* _Task item_
Each line of the data below goes into the copy exactly; pictures do not.
Start of Listed records
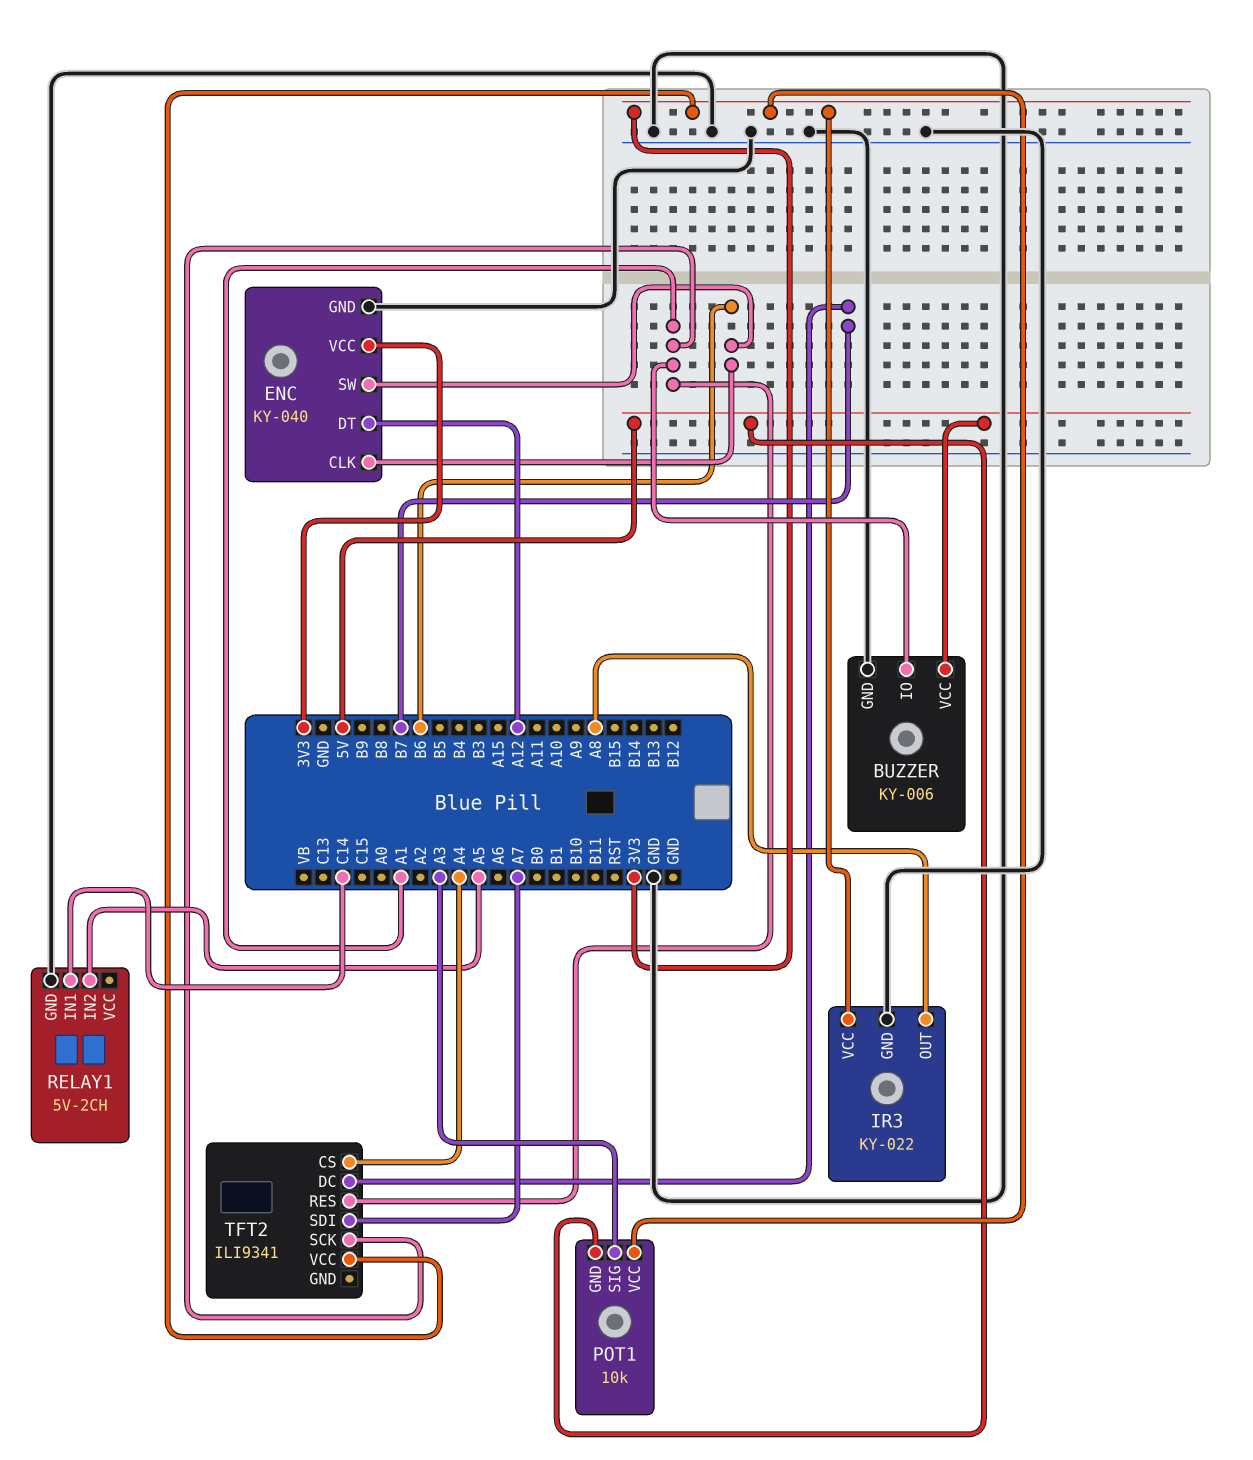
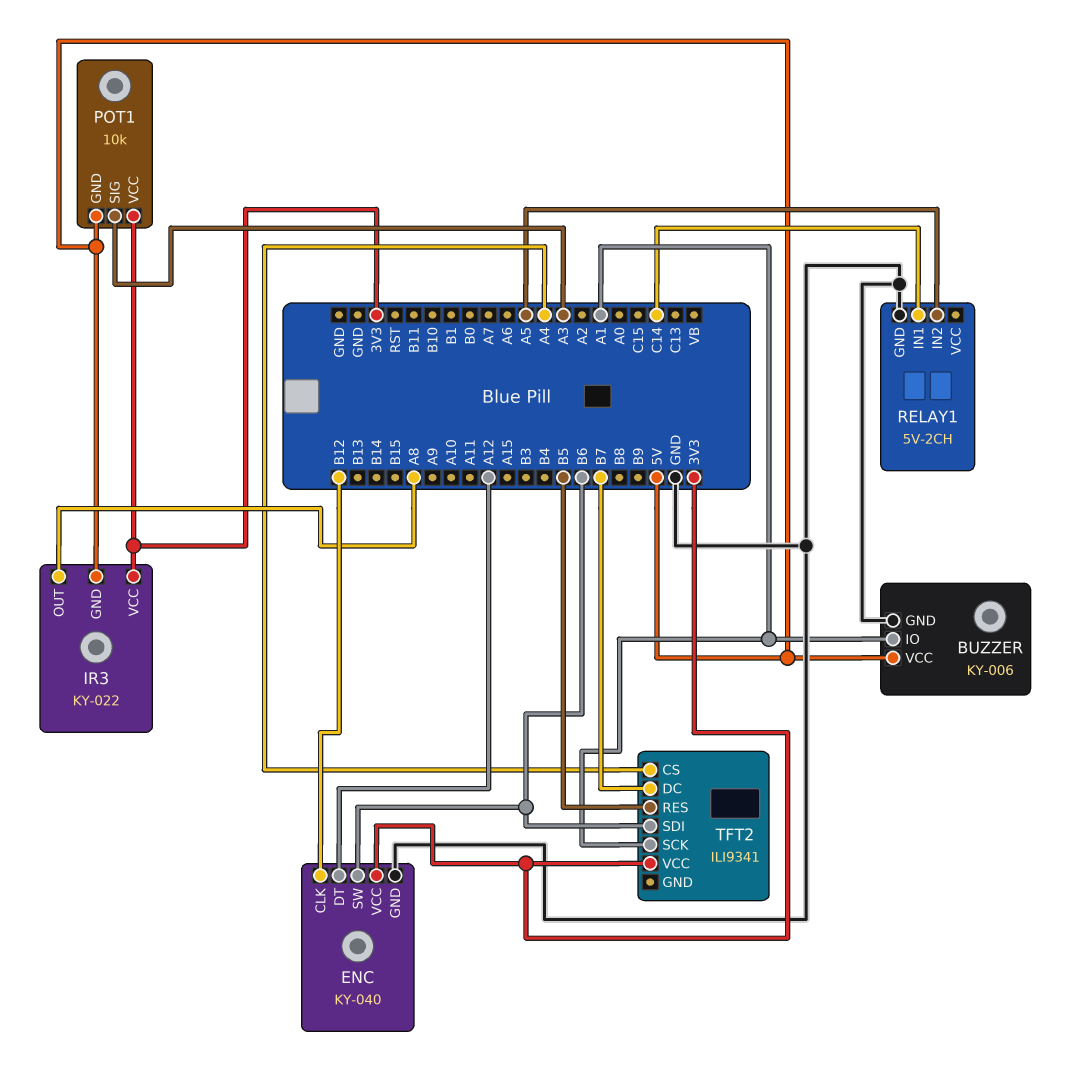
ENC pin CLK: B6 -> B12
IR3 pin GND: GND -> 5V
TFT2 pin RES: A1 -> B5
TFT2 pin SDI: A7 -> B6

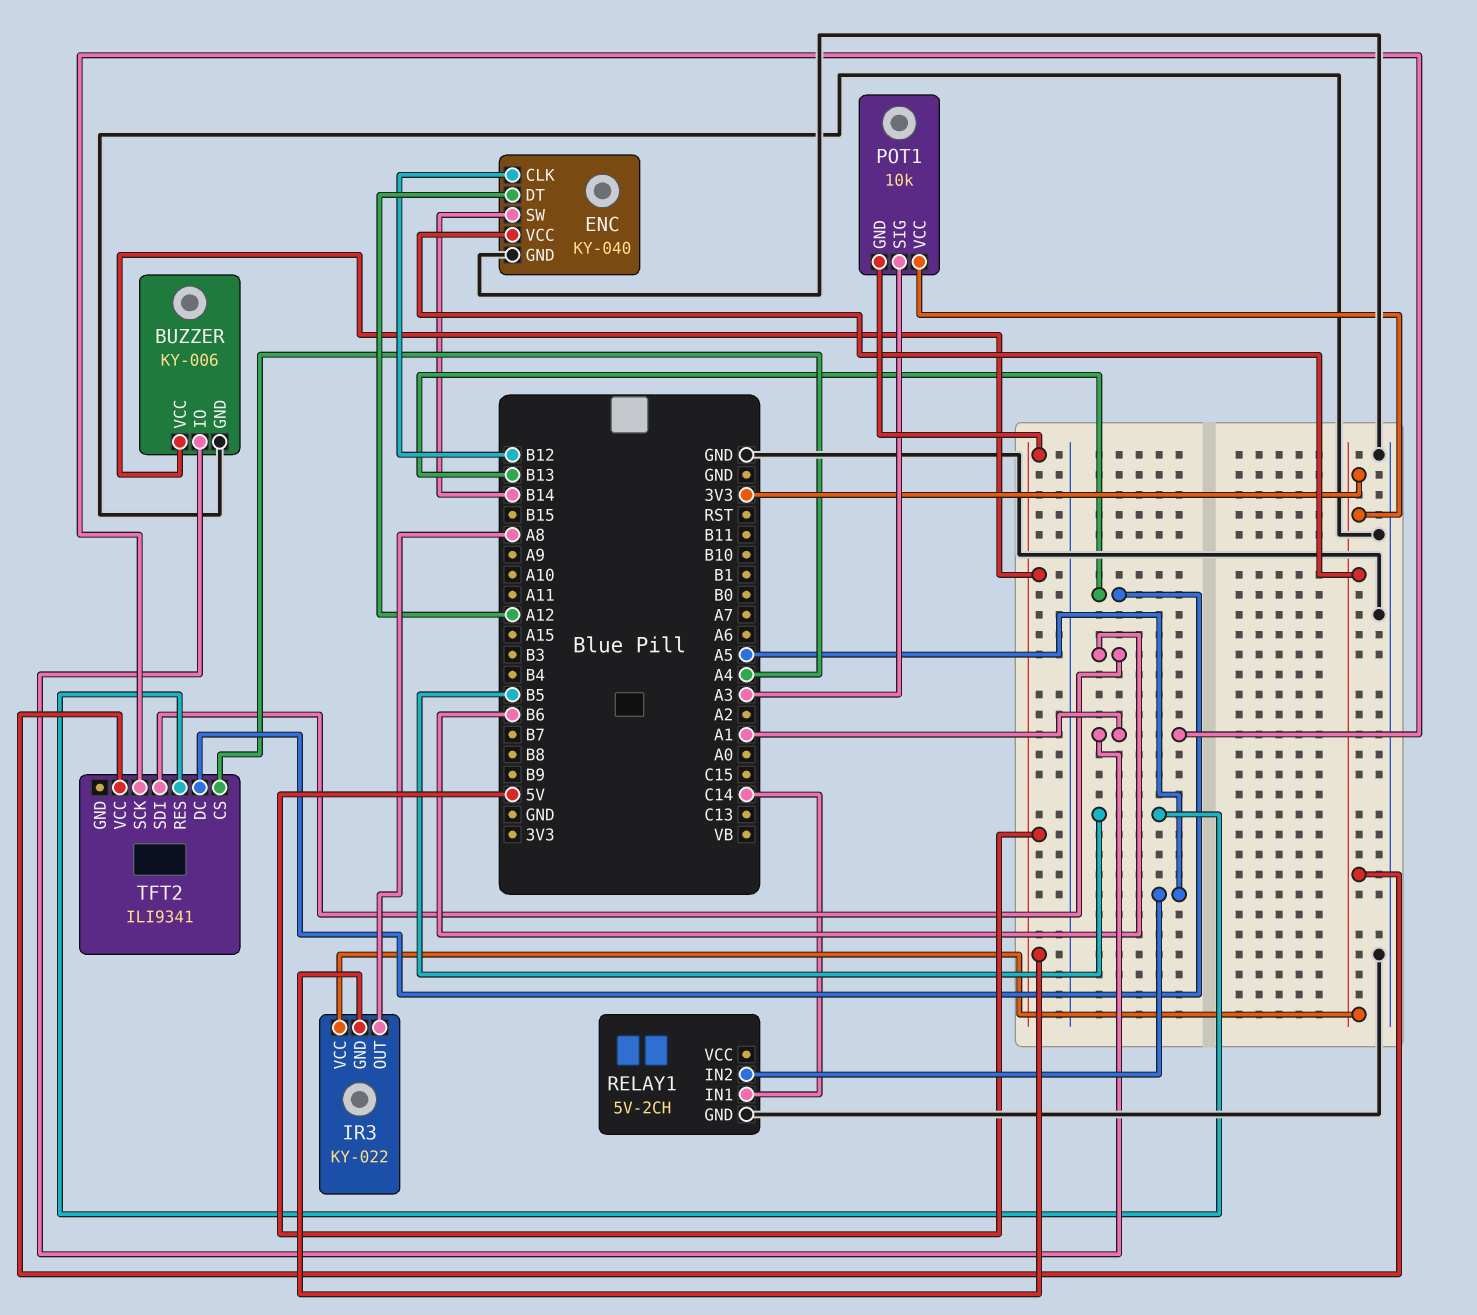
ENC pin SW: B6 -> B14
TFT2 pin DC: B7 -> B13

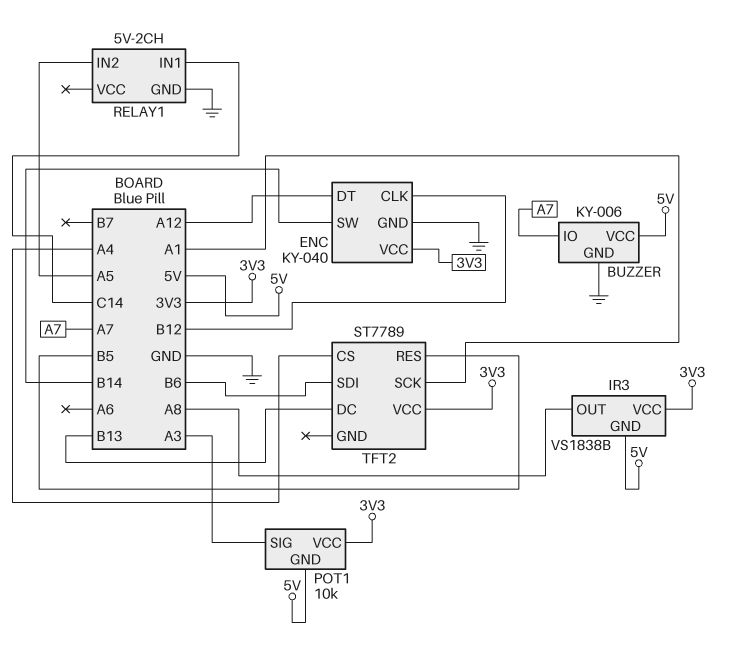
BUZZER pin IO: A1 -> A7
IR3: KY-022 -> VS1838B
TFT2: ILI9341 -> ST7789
End of Listed records
* _Answer box_
ENC pin CLK: B6 -> B12
IR3 pin GND: GND -> 5V
TFT2 pin RES: A1 -> B5
TFT2 pin SDI: A7 -> B6

ENC pin SW: B6 -> B14
TFT2 pin DC: B7 -> B13

BUZZER pin IO: A1 -> A7
IR3: KY-022 -> VS1838B
TFT2: ILI9341 -> ST7789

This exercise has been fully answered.